§ Exercise brief
Count the lines below that contain "none". Give only the number.

[Data extracts — start]

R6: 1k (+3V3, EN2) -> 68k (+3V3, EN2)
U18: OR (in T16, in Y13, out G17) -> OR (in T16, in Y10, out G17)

[Data extracts — finish]
[Data extracts — start]

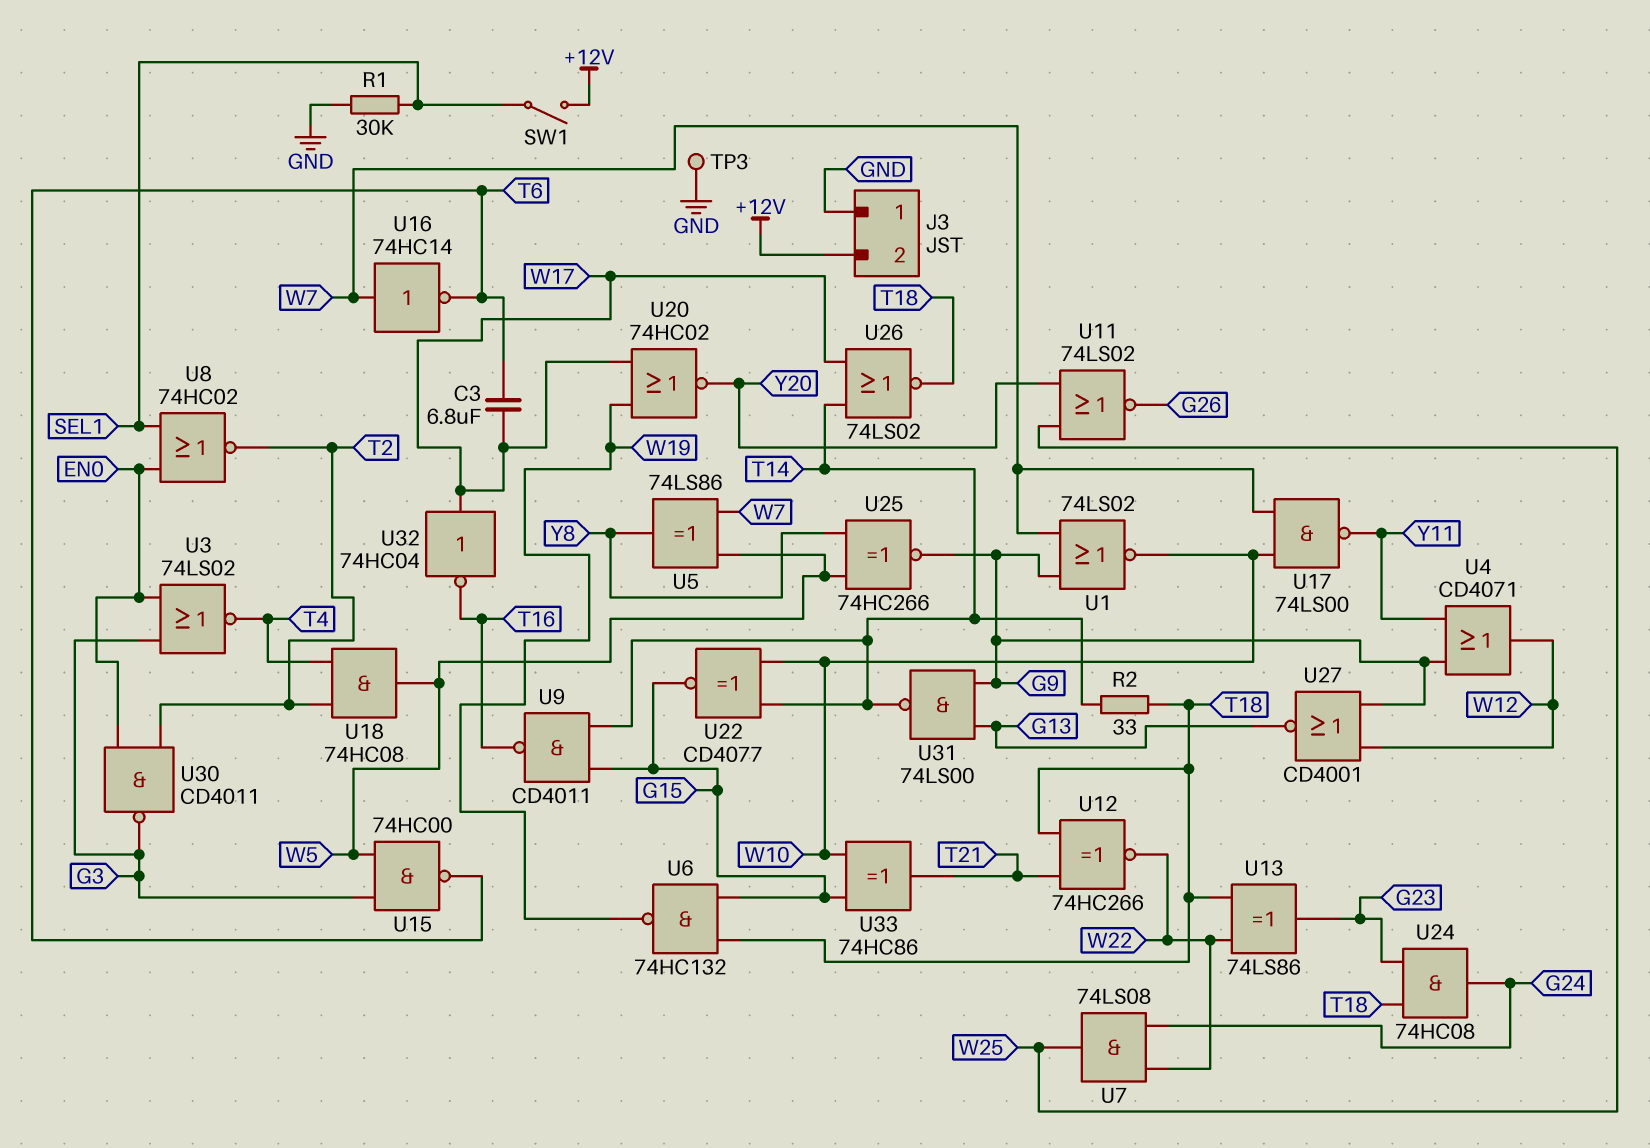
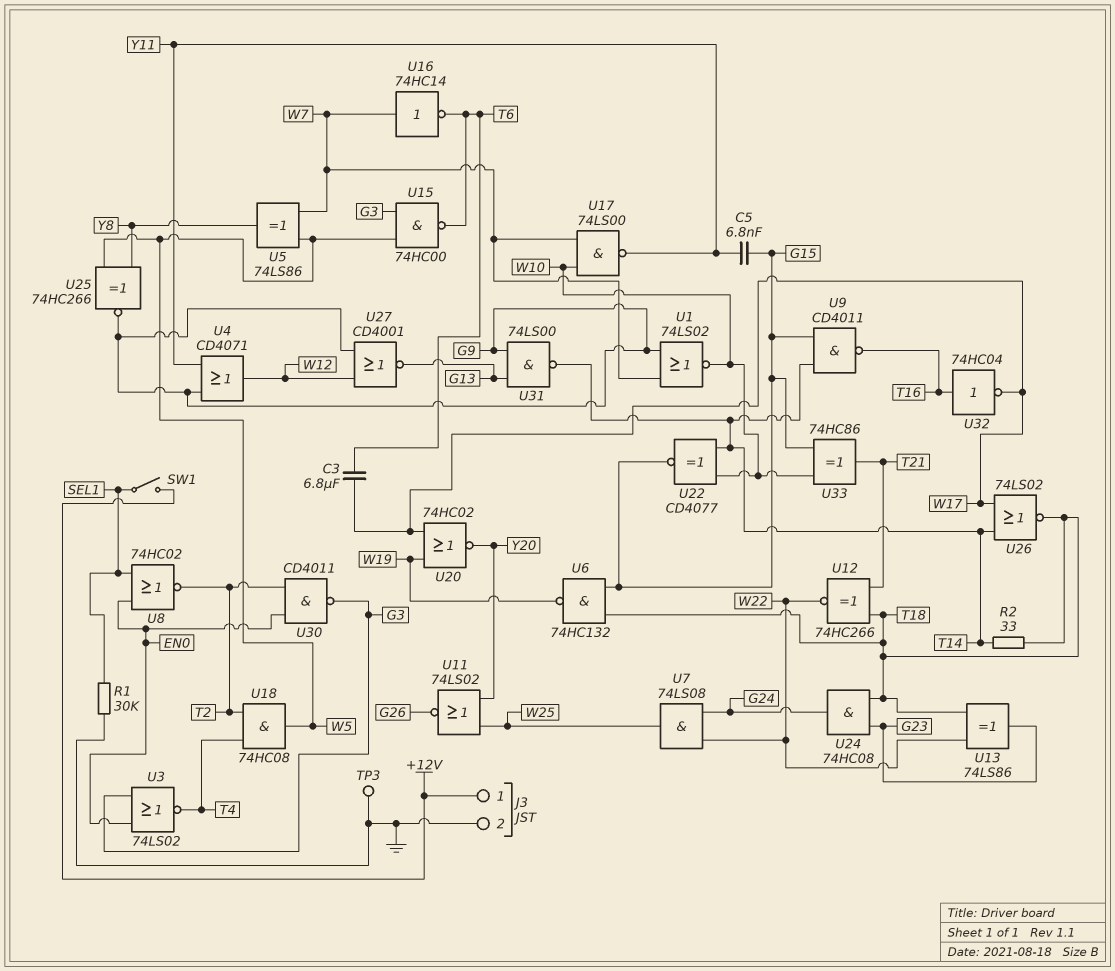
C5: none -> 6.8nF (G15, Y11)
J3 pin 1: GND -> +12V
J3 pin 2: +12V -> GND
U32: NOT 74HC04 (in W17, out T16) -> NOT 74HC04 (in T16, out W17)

[Data extracts — finish]
[Data extracts — start]

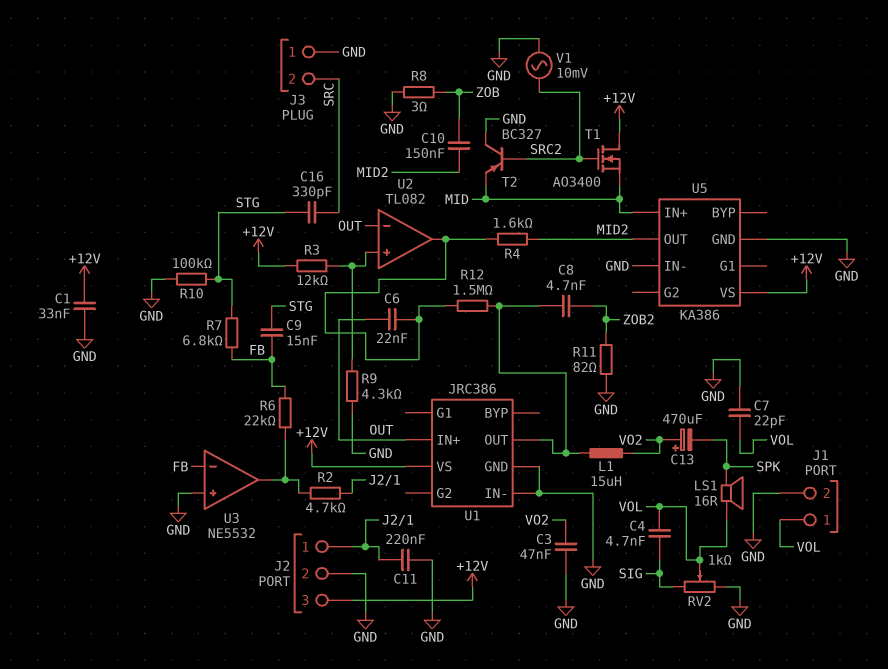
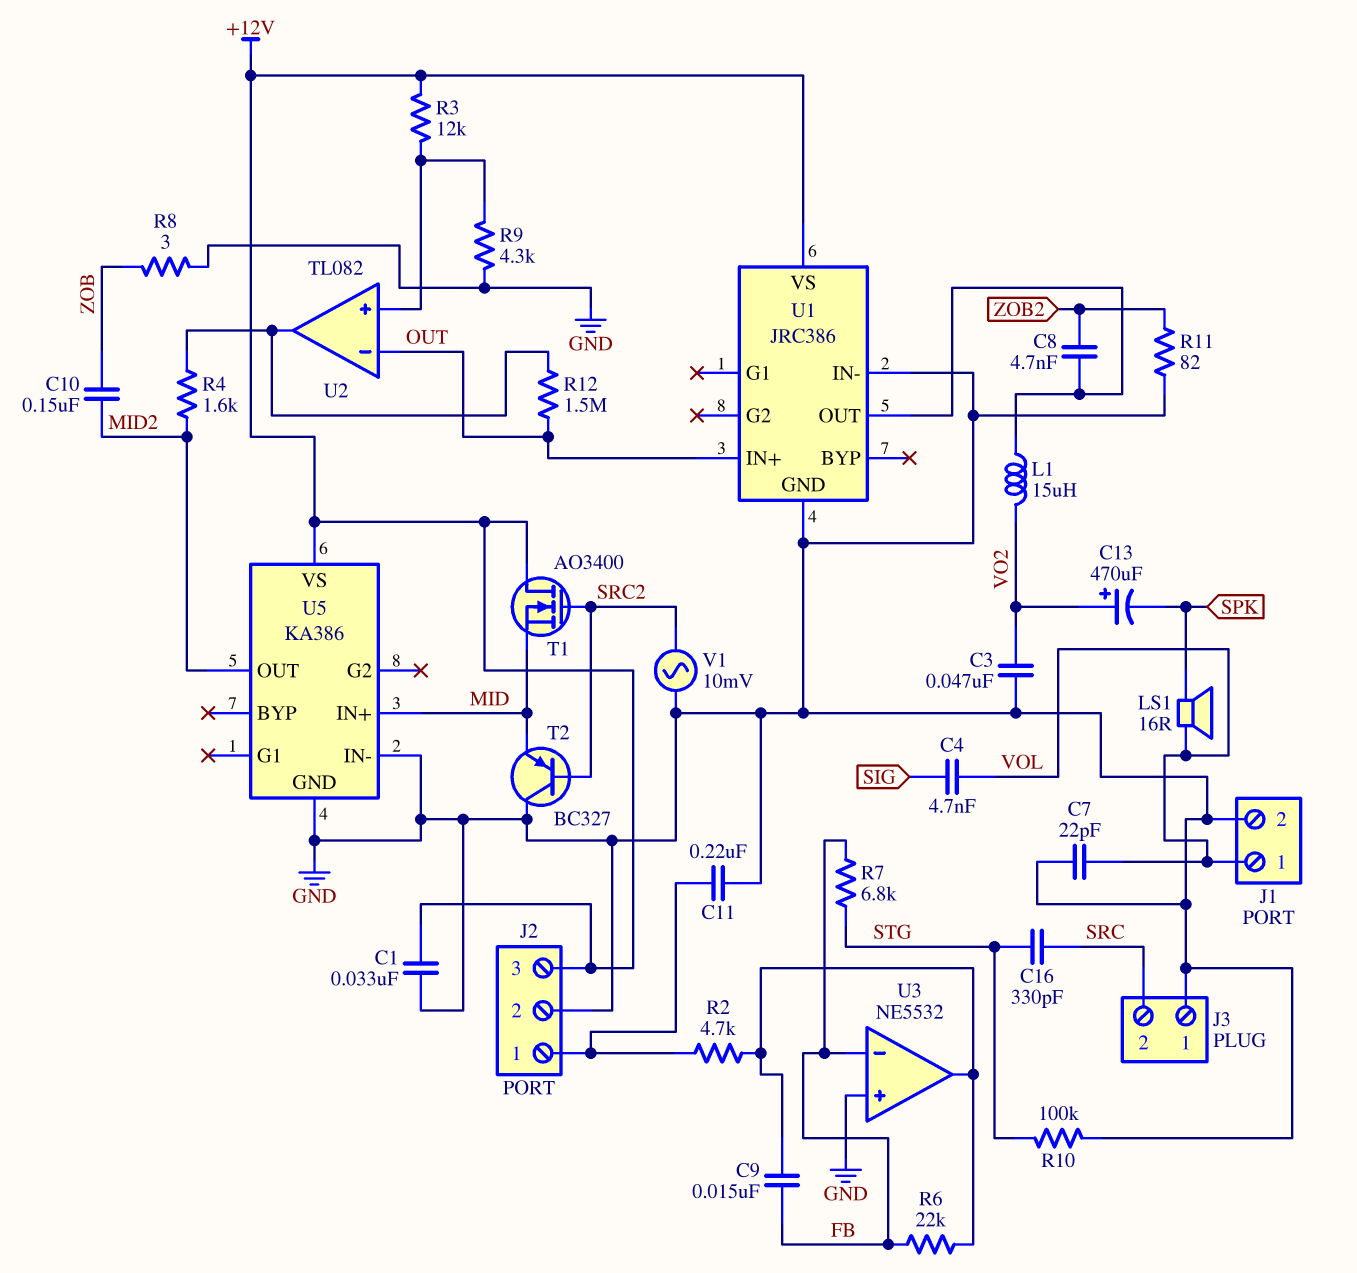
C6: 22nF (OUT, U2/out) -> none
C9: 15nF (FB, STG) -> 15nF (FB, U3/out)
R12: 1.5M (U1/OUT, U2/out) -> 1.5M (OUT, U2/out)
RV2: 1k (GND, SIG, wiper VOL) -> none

[Data extracts — finish]

§ Written answer
3